> Data extract
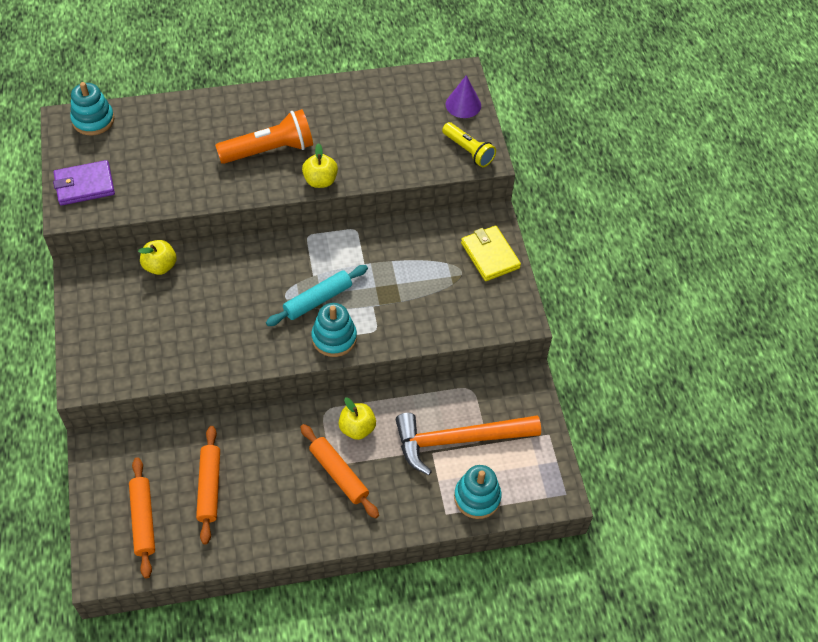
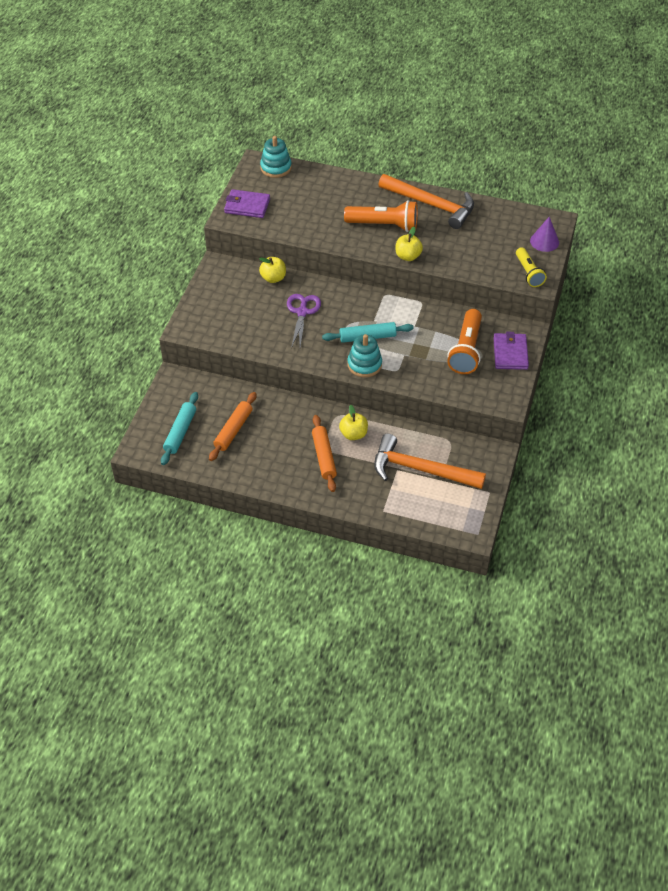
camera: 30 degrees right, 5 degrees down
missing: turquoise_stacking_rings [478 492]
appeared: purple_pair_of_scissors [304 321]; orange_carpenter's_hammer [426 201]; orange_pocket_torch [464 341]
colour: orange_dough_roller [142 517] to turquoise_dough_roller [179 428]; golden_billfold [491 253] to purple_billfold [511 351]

> Task
Give back all of the data exactly, but not the pictures.

> Solution for this problem
camera: 30 degrees right, 5 degrees down
missing: turquoise_stacking_rings [478 492]
appeared: purple_pair_of_scissors [304 321]; orange_carpenter's_hammer [426 201]; orange_pocket_torch [464 341]
colour: orange_dough_roller [142 517] to turquoise_dough_roller [179 428]; golden_billfold [491 253] to purple_billfold [511 351]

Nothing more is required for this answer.